**HOW TO COMPLETE THIS TASK**
Return, exactly as written, the line containing "JP2 pin 2: N_17 -> GND" and every line after it to the end of the records below, with no pictures.

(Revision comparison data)
↓↓↓

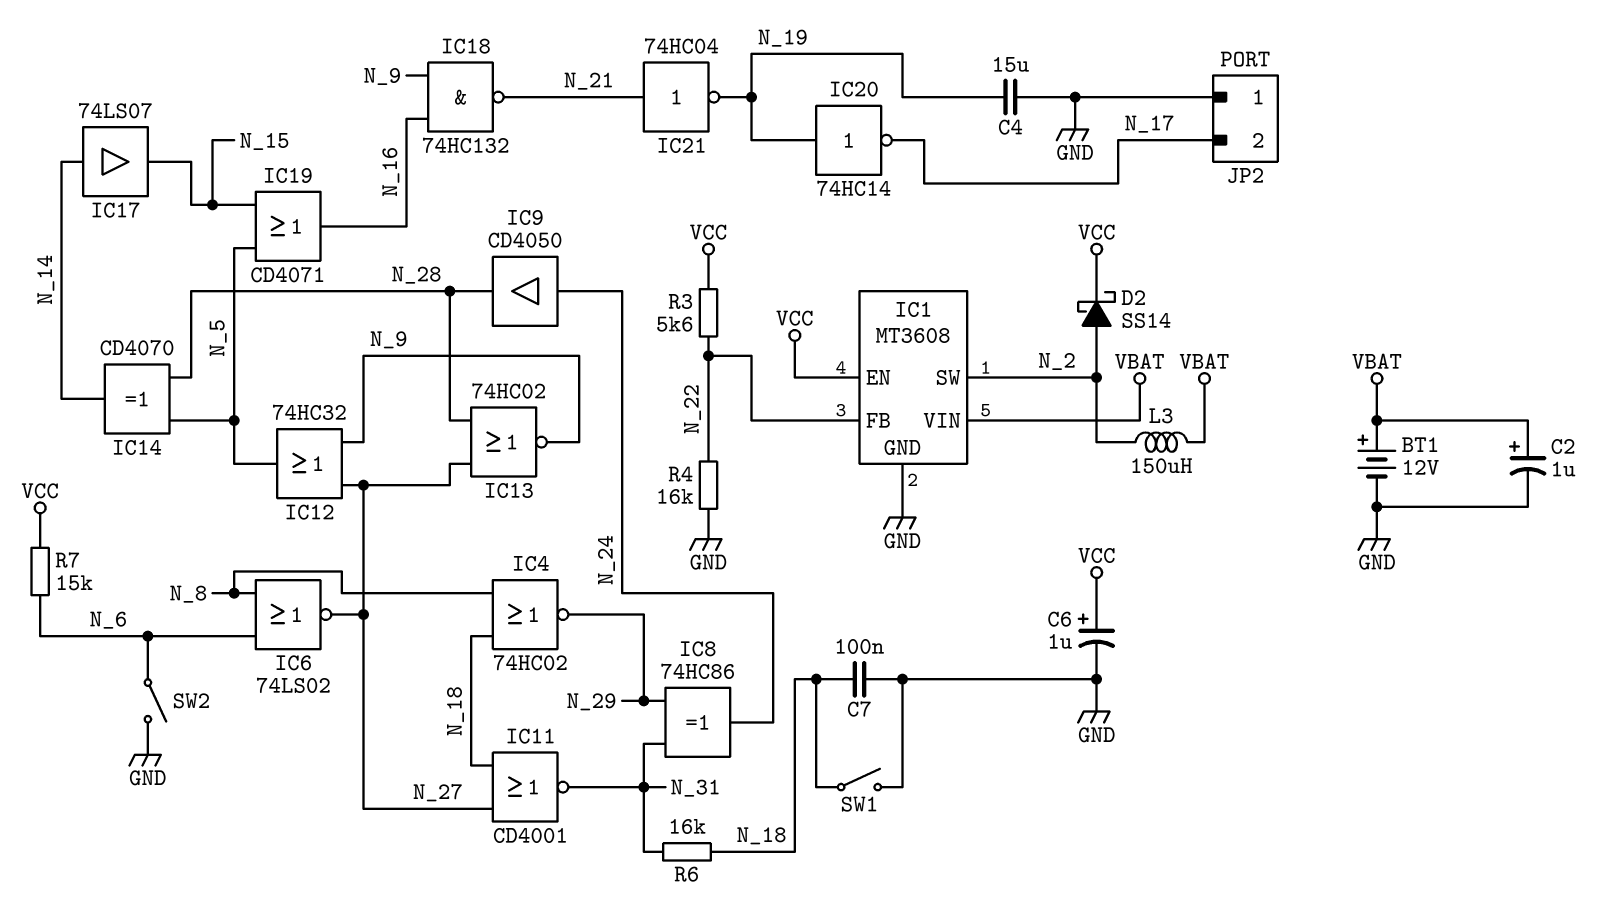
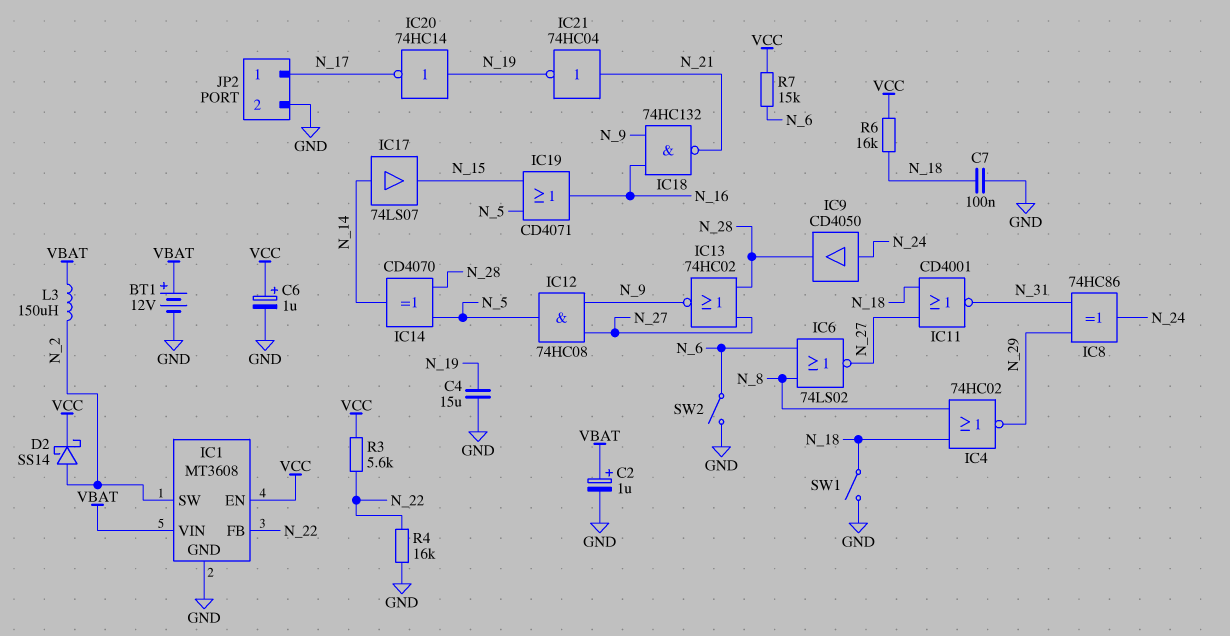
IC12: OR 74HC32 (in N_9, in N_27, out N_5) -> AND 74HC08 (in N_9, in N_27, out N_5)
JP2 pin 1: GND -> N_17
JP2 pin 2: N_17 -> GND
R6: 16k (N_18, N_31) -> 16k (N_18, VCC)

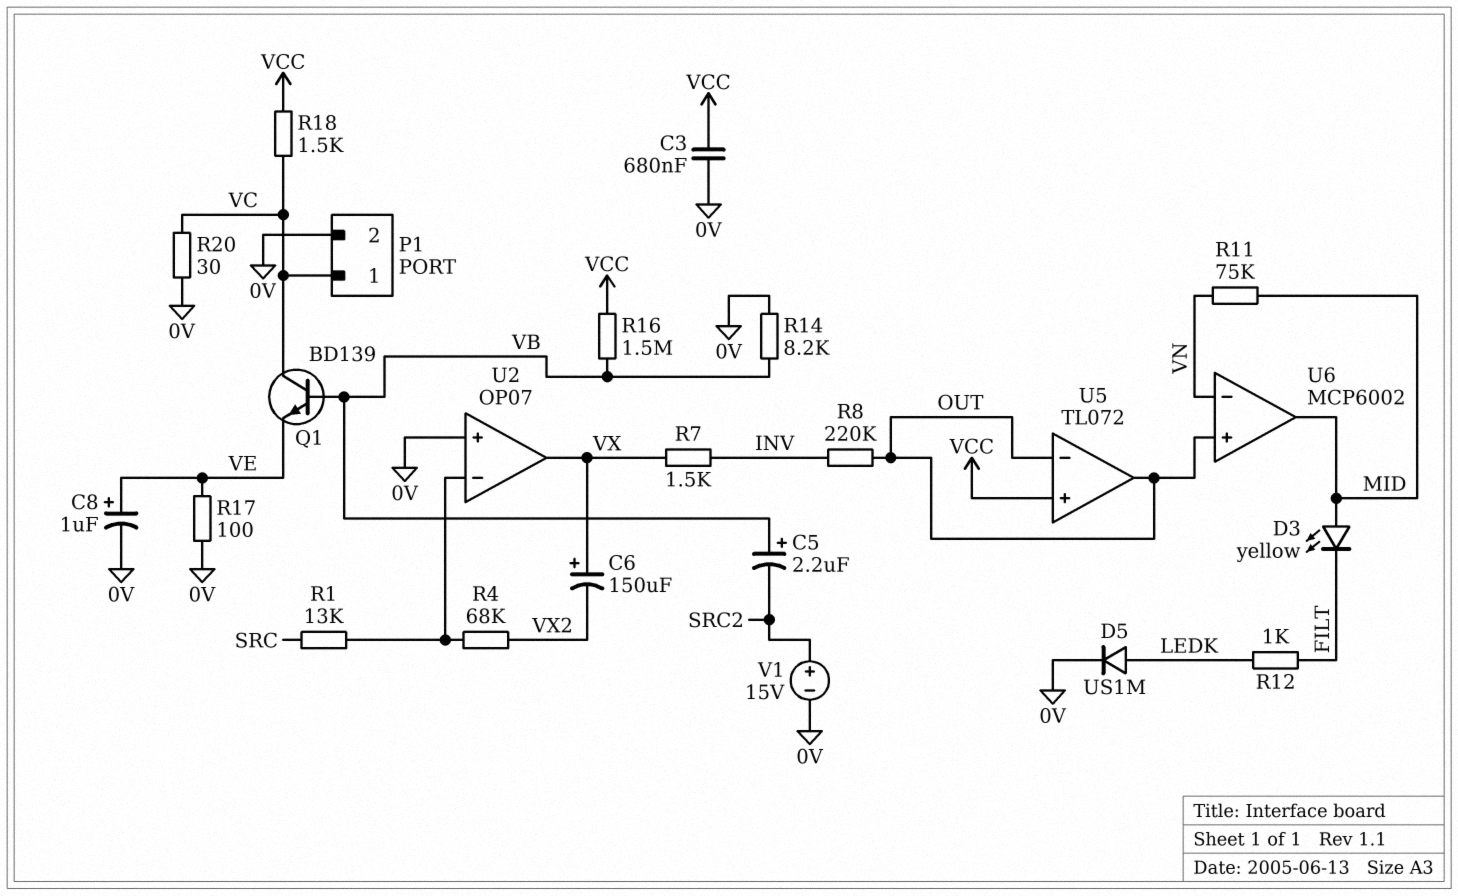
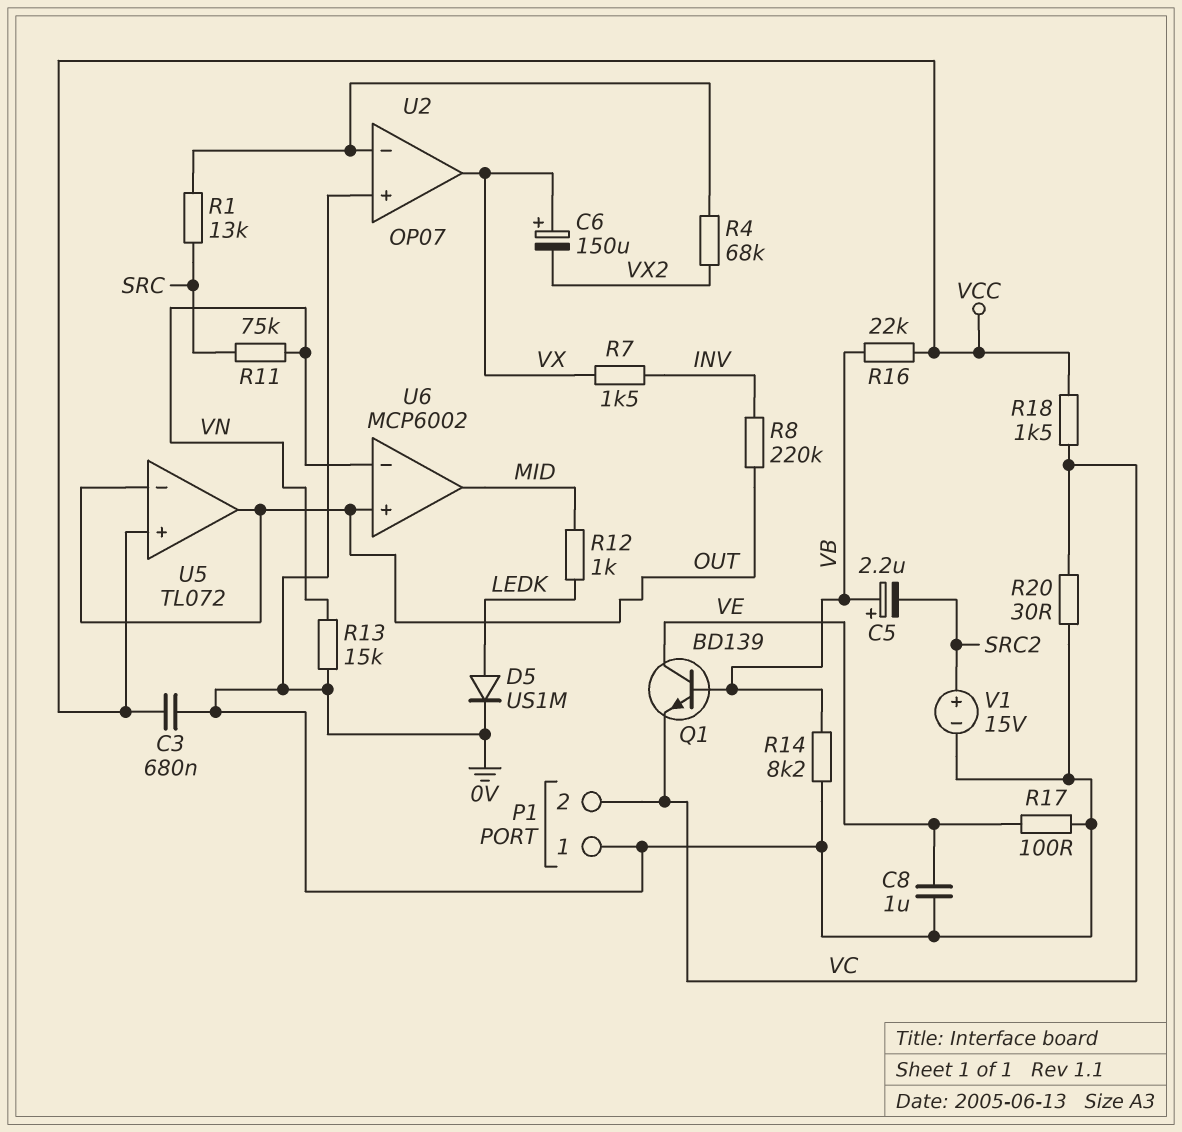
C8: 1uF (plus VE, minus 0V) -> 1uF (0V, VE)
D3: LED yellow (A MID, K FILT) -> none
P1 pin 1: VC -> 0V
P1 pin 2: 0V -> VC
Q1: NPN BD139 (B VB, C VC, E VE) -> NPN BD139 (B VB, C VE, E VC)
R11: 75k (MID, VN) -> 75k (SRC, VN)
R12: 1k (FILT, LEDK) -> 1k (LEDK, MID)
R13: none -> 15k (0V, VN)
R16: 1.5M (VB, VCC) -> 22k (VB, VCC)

↑↑↑

**ANSWER SPACE**
JP2 pin 2: N_17 -> GND
R6: 16k (N_18, N_31) -> 16k (N_18, VCC)

C8: 1uF (plus VE, minus 0V) -> 1uF (0V, VE)
D3: LED yellow (A MID, K FILT) -> none
P1 pin 1: VC -> 0V
P1 pin 2: 0V -> VC
Q1: NPN BD139 (B VB, C VC, E VE) -> NPN BD139 (B VB, C VE, E VC)
R11: 75k (MID, VN) -> 75k (SRC, VN)
R12: 1k (FILT, LEDK) -> 1k (LEDK, MID)
R13: none -> 15k (0V, VN)
R16: 1.5M (VB, VCC) -> 22k (VB, VCC)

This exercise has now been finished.